● What the task requires
Rewrite the data below as a numbered list, one line per item, and leave out any blank lines.

● Data provided

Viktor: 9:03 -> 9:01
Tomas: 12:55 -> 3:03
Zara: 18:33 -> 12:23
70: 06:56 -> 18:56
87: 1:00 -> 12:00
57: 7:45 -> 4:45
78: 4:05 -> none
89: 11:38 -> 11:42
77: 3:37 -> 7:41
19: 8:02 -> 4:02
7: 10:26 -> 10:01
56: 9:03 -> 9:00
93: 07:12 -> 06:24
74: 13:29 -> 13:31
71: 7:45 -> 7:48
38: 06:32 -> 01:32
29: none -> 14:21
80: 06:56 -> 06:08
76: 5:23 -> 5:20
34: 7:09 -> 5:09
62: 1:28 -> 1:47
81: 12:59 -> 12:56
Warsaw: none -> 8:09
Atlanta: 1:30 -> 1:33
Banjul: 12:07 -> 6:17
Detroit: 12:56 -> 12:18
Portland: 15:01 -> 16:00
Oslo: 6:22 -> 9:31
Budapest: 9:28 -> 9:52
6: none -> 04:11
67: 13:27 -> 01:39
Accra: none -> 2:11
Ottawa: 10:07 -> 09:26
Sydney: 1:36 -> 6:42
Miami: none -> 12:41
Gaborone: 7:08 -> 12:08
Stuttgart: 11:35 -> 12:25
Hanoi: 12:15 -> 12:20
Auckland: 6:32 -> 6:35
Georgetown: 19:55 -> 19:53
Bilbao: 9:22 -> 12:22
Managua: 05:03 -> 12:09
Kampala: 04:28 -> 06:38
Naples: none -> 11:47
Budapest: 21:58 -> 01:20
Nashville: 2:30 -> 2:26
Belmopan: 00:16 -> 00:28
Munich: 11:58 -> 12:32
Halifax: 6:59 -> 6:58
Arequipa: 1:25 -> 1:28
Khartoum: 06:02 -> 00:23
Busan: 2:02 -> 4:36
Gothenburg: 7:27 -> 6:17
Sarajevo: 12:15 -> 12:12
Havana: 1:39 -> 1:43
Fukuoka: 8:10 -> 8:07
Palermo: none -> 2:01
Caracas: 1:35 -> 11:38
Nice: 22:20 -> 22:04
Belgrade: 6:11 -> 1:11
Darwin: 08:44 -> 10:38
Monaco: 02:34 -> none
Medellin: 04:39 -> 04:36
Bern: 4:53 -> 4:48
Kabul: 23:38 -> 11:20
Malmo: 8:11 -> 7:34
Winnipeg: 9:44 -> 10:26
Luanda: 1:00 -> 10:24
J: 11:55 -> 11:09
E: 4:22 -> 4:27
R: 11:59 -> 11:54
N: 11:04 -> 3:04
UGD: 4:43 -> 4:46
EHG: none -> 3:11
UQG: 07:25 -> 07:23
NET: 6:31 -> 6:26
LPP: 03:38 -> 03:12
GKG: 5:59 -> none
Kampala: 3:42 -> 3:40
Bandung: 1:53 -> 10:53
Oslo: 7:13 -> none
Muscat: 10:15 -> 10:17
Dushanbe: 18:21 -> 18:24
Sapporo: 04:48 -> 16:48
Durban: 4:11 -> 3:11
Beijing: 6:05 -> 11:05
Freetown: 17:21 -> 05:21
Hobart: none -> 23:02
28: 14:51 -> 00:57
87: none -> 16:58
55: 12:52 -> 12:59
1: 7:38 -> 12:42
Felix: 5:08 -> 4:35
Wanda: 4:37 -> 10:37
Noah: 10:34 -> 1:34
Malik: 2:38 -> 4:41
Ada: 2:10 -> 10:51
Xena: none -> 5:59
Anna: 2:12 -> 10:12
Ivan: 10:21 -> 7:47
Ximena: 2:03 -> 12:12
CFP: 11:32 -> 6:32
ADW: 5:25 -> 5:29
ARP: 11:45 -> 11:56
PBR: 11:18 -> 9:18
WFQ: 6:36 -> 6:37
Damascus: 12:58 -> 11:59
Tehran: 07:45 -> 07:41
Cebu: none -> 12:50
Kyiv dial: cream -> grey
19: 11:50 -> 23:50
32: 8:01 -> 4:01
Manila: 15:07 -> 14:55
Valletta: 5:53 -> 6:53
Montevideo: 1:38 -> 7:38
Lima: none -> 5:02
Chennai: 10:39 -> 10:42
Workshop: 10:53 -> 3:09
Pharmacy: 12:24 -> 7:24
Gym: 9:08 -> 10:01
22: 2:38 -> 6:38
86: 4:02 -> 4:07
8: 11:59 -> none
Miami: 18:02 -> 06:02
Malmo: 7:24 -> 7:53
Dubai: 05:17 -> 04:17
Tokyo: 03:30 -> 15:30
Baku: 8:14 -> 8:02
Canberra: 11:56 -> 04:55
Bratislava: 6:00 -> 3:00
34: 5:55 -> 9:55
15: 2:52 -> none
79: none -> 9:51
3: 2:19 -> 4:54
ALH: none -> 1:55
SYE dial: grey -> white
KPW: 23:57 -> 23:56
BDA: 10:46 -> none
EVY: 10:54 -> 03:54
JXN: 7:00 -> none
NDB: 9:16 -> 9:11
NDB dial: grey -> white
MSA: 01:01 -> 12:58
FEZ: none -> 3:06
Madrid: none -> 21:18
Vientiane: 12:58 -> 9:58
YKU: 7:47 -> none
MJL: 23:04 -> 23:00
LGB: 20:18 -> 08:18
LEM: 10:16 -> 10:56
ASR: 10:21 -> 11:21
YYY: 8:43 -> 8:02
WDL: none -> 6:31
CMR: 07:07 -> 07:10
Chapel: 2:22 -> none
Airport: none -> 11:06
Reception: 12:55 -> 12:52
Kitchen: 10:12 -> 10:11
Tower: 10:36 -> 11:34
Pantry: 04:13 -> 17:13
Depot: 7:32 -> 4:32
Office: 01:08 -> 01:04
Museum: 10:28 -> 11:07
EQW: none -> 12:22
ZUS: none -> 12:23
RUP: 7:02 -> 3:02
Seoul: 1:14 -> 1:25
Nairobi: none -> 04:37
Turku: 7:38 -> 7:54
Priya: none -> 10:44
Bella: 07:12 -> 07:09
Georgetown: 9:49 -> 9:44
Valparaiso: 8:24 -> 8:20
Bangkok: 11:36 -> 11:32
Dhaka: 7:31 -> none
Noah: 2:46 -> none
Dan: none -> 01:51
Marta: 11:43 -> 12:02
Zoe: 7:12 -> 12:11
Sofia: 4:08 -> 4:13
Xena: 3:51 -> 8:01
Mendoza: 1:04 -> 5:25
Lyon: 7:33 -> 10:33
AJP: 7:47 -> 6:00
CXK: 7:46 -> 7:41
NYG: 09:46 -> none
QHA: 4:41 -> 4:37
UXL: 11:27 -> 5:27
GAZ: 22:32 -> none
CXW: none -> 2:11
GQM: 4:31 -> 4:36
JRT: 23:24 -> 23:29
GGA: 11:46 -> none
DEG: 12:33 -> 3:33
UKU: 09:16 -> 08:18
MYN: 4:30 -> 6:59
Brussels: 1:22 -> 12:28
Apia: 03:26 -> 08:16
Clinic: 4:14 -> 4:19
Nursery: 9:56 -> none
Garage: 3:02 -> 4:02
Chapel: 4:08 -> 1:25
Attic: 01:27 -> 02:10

● Full answer
1. Viktor: 9:03 -> 9:01
2. Tomas: 12:55 -> 3:03
3. Zara: 18:33 -> 12:23
4. 70: 06:56 -> 18:56
5. 87: 1:00 -> 12:00
6. 57: 7:45 -> 4:45
7. 78: 4:05 -> none
8. 89: 11:38 -> 11:42
9. 77: 3:37 -> 7:41
10. 19: 8:02 -> 4:02
11. 7: 10:26 -> 10:01
12. 56: 9:03 -> 9:00
13. 93: 07:12 -> 06:24
14. 74: 13:29 -> 13:31
15. 71: 7:45 -> 7:48
16. 38: 06:32 -> 01:32
17. 29: none -> 14:21
18. 80: 06:56 -> 06:08
19. 76: 5:23 -> 5:20
20. 34: 7:09 -> 5:09
21. 62: 1:28 -> 1:47
22. 81: 12:59 -> 12:56
23. Warsaw: none -> 8:09
24. Atlanta: 1:30 -> 1:33
25. Banjul: 12:07 -> 6:17
26. Detroit: 12:56 -> 12:18
27. Portland: 15:01 -> 16:00
28. Oslo: 6:22 -> 9:31
29. Budapest: 9:28 -> 9:52
30. 6: none -> 04:11
31. 67: 13:27 -> 01:39
32. Accra: none -> 2:11
33. Ottawa: 10:07 -> 09:26
34. Sydney: 1:36 -> 6:42
35. Miami: none -> 12:41
36. Gaborone: 7:08 -> 12:08
37. Stuttgart: 11:35 -> 12:25
38. Hanoi: 12:15 -> 12:20
39. Auckland: 6:32 -> 6:35
40. Georgetown: 19:55 -> 19:53
41. Bilbao: 9:22 -> 12:22
42. Managua: 05:03 -> 12:09
43. Kampala: 04:28 -> 06:38
44. Naples: none -> 11:47
45. Budapest: 21:58 -> 01:20
46. Nashville: 2:30 -> 2:26
47. Belmopan: 00:16 -> 00:28
48. Munich: 11:58 -> 12:32
49. Halifax: 6:59 -> 6:58
50. Arequipa: 1:25 -> 1:28
51. Khartoum: 06:02 -> 00:23
52. Busan: 2:02 -> 4:36
53. Gothenburg: 7:27 -> 6:17
54. Sarajevo: 12:15 -> 12:12
55. Havana: 1:39 -> 1:43
56. Fukuoka: 8:10 -> 8:07
57. Palermo: none -> 2:01
58. Caracas: 1:35 -> 11:38
59. Nice: 22:20 -> 22:04
60. Belgrade: 6:11 -> 1:11
61. Darwin: 08:44 -> 10:38
62. Monaco: 02:34 -> none
63. Medellin: 04:39 -> 04:36
64. Bern: 4:53 -> 4:48
65. Kabul: 23:38 -> 11:20
66. Malmo: 8:11 -> 7:34
67. Winnipeg: 9:44 -> 10:26
68. Luanda: 1:00 -> 10:24
69. J: 11:55 -> 11:09
70. E: 4:22 -> 4:27
71. R: 11:59 -> 11:54
72. N: 11:04 -> 3:04
73. UGD: 4:43 -> 4:46
74. EHG: none -> 3:11
75. UQG: 07:25 -> 07:23
76. NET: 6:31 -> 6:26
77. LPP: 03:38 -> 03:12
78. GKG: 5:59 -> none
79. Kampala: 3:42 -> 3:40
80. Bandung: 1:53 -> 10:53
81. Oslo: 7:13 -> none
82. Muscat: 10:15 -> 10:17
83. Dushanbe: 18:21 -> 18:24
84. Sapporo: 04:48 -> 16:48
85. Durban: 4:11 -> 3:11
86. Beijing: 6:05 -> 11:05
87. Freetown: 17:21 -> 05:21
88. Hobart: none -> 23:02
89. 28: 14:51 -> 00:57
90. 87: none -> 16:58
91. 55: 12:52 -> 12:59
92. 1: 7:38 -> 12:42
93. Felix: 5:08 -> 4:35
94. Wanda: 4:37 -> 10:37
95. Noah: 10:34 -> 1:34
96. Malik: 2:38 -> 4:41
97. Ada: 2:10 -> 10:51
98. Xena: none -> 5:59
99. Anna: 2:12 -> 10:12
100. Ivan: 10:21 -> 7:47
101. Ximena: 2:03 -> 12:12
102. CFP: 11:32 -> 6:32
103. ADW: 5:25 -> 5:29
104. ARP: 11:45 -> 11:56
105. PBR: 11:18 -> 9:18
106. WFQ: 6:36 -> 6:37
107. Damascus: 12:58 -> 11:59
108. Tehran: 07:45 -> 07:41
109. Cebu: none -> 12:50
110. Kyiv dial: cream -> grey
111. 19: 11:50 -> 23:50
112. 32: 8:01 -> 4:01
113. Manila: 15:07 -> 14:55
114. Valletta: 5:53 -> 6:53
115. Montevideo: 1:38 -> 7:38
116. Lima: none -> 5:02
117. Chennai: 10:39 -> 10:42
118. Workshop: 10:53 -> 3:09
119. Pharmacy: 12:24 -> 7:24
120. Gym: 9:08 -> 10:01
121. 22: 2:38 -> 6:38
122. 86: 4:02 -> 4:07
123. 8: 11:59 -> none
124. Miami: 18:02 -> 06:02
125. Malmo: 7:24 -> 7:53
126. Dubai: 05:17 -> 04:17
127. Tokyo: 03:30 -> 15:30
128. Baku: 8:14 -> 8:02
129. Canberra: 11:56 -> 04:55
130. Bratislava: 6:00 -> 3:00
131. 34: 5:55 -> 9:55
132. 15: 2:52 -> none
133. 79: none -> 9:51
134. 3: 2:19 -> 4:54
135. ALH: none -> 1:55
136. SYE dial: grey -> white
137. KPW: 23:57 -> 23:56
138. BDA: 10:46 -> none
139. EVY: 10:54 -> 03:54
140. JXN: 7:00 -> none
141. NDB: 9:16 -> 9:11
142. NDB dial: grey -> white
143. MSA: 01:01 -> 12:58
144. FEZ: none -> 3:06
145. Madrid: none -> 21:18
146. Vientiane: 12:58 -> 9:58
147. YKU: 7:47 -> none
148. MJL: 23:04 -> 23:00
149. LGB: 20:18 -> 08:18
150. LEM: 10:16 -> 10:56
151. ASR: 10:21 -> 11:21
152. YYY: 8:43 -> 8:02
153. WDL: none -> 6:31
154. CMR: 07:07 -> 07:10
155. Chapel: 2:22 -> none
156. Airport: none -> 11:06
157. Reception: 12:55 -> 12:52
158. Kitchen: 10:12 -> 10:11
159. Tower: 10:36 -> 11:34
160. Pantry: 04:13 -> 17:13
161. Depot: 7:32 -> 4:32
162. Office: 01:08 -> 01:04
163. Museum: 10:28 -> 11:07
164. EQW: none -> 12:22
165. ZUS: none -> 12:23
166. RUP: 7:02 -> 3:02
167. Seoul: 1:14 -> 1:25
168. Nairobi: none -> 04:37
169. Turku: 7:38 -> 7:54
170. Priya: none -> 10:44
171. Bella: 07:12 -> 07:09
172. Georgetown: 9:49 -> 9:44
173. Valparaiso: 8:24 -> 8:20
174. Bangkok: 11:36 -> 11:32
175. Dhaka: 7:31 -> none
176. Noah: 2:46 -> none
177. Dan: none -> 01:51
178. Marta: 11:43 -> 12:02
179. Zoe: 7:12 -> 12:11
180. Sofia: 4:08 -> 4:13
181. Xena: 3:51 -> 8:01
182. Mendoza: 1:04 -> 5:25
183. Lyon: 7:33 -> 10:33
184. AJP: 7:47 -> 6:00
185. CXK: 7:46 -> 7:41
186. NYG: 09:46 -> none
187. QHA: 4:41 -> 4:37
188. UXL: 11:27 -> 5:27
189. GAZ: 22:32 -> none
190. CXW: none -> 2:11
191. GQM: 4:31 -> 4:36
192. JRT: 23:24 -> 23:29
193. GGA: 11:46 -> none
194. DEG: 12:33 -> 3:33
195. UKU: 09:16 -> 08:18
196. MYN: 4:30 -> 6:59
197. Brussels: 1:22 -> 12:28
198. Apia: 03:26 -> 08:16
199. Clinic: 4:14 -> 4:19
200. Nursery: 9:56 -> none
201. Garage: 3:02 -> 4:02
202. Chapel: 4:08 -> 1:25
203. Attic: 01:27 -> 02:10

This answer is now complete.